> WORK REQUEST
The records below are to be restated word for word, with every picture left out.

Scene images with change listings:
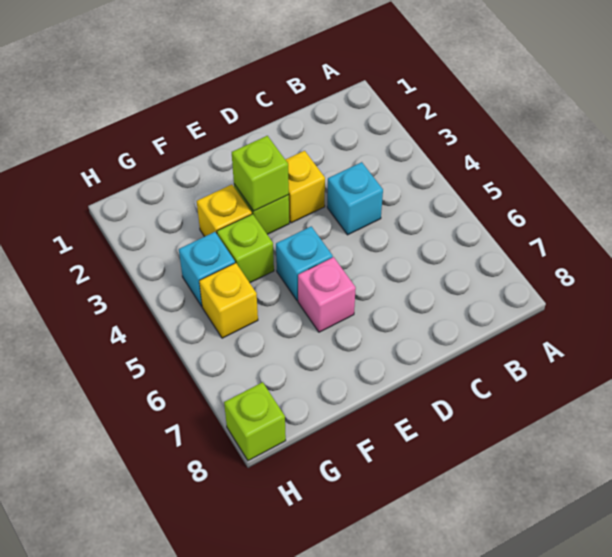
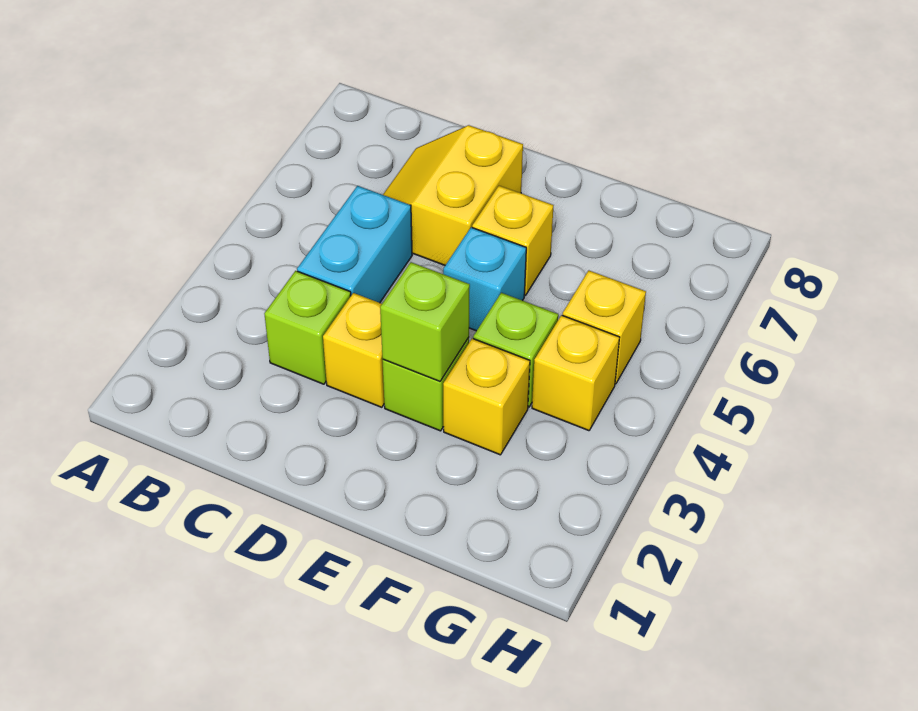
cyan brick C4 level 1 -> cyan brick C4:C5 level 1
none -> yellow slope C6:D7 level 1 top D
pink brick E6 level 1 -> yellow brick E6 level 1
cyan brick G4 level 1 -> yellow brick G4 level 1
lime brick H8 level 1 -> lime brick C3 level 1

> SOLUTION FOR THIS PROBLEM
cyan brick C4 level 1 -> cyan brick C4:C5 level 1
none -> yellow slope C6:D7 level 1 top D
pink brick E6 level 1 -> yellow brick E6 level 1
cyan brick G4 level 1 -> yellow brick G4 level 1
lime brick H8 level 1 -> lime brick C3 level 1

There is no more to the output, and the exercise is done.